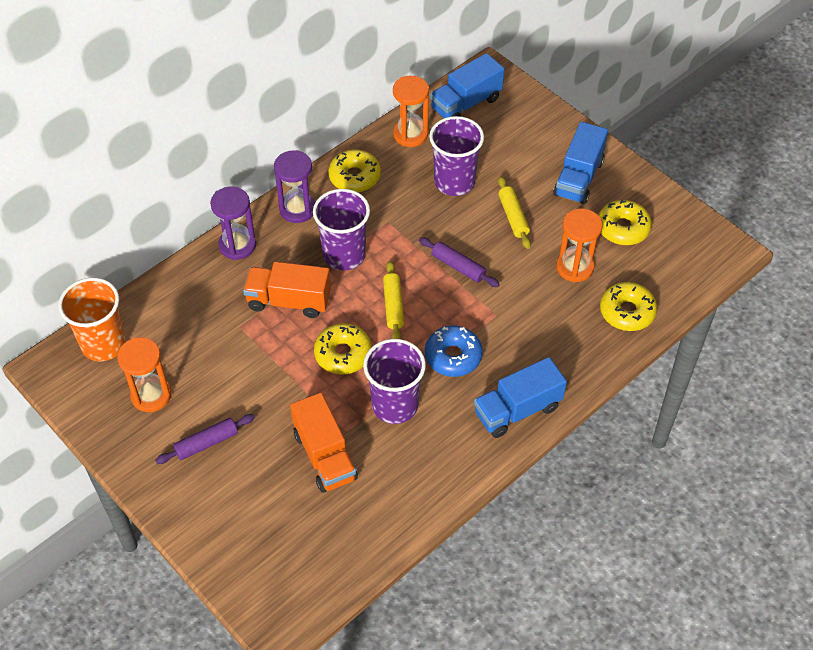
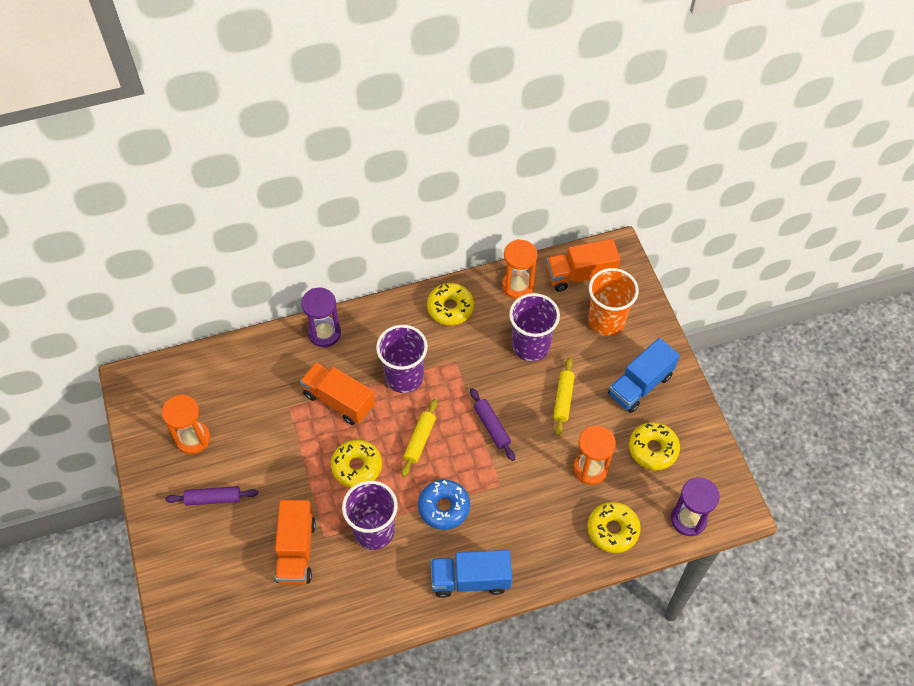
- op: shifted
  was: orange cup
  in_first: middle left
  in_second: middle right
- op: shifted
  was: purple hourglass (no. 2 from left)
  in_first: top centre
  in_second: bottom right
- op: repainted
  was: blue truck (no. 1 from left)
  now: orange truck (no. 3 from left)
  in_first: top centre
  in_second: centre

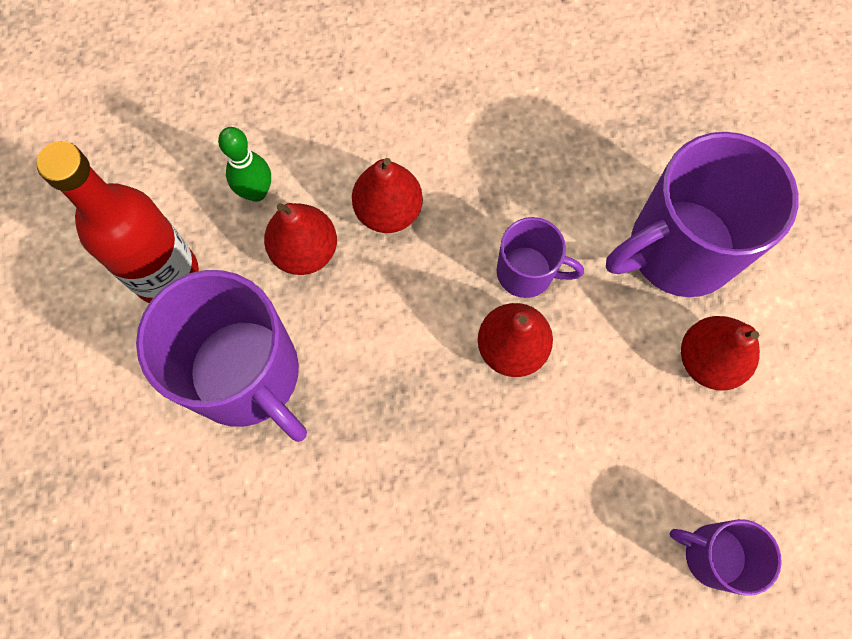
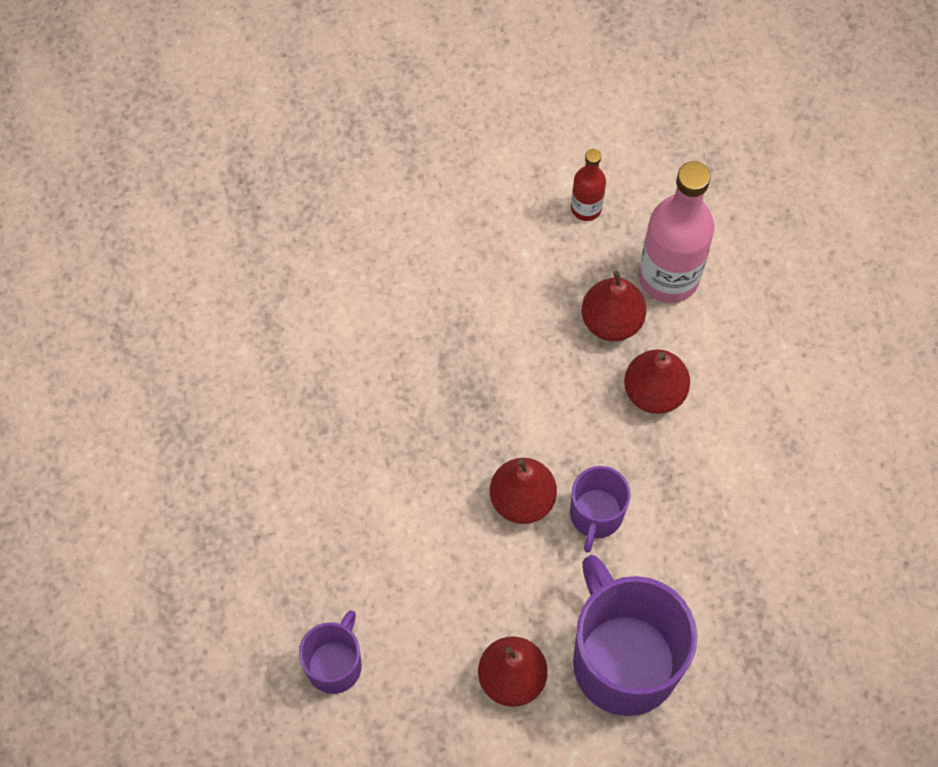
- op: scaled
  was: red bottle
  in_first: middle left
  in_second: top centre
  ratio: 0.51
- op: gone
  was: purple mug (no. 1 from left)
  in_first: middle left
- op: swapped
  was: green bowling pin
  now: pink bottle
  in_first: top left
  in_second: top right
______
§ **WORK TASK**
Only exact copies are wanted here. Write out the lines from the one containing "was: orange cup" through the end of the material and no others, omitting all pictures.

§ **TASK ANSWER**
  was: orange cup
  in_first: middle left
  in_second: middle right
- op: shifted
  was: purple hourglass (no. 2 from left)
  in_first: top centre
  in_second: bottom right
- op: repainted
  was: blue truck (no. 1 from left)
  now: orange truck (no. 3 from left)
  in_first: top centre
  in_second: centre

- op: scaled
  was: red bottle
  in_first: middle left
  in_second: top centre
  ratio: 0.51
- op: gone
  was: purple mug (no. 1 from left)
  in_first: middle left
- op: swapped
  was: green bowling pin
  now: pink bottle
  in_first: top left
  in_second: top right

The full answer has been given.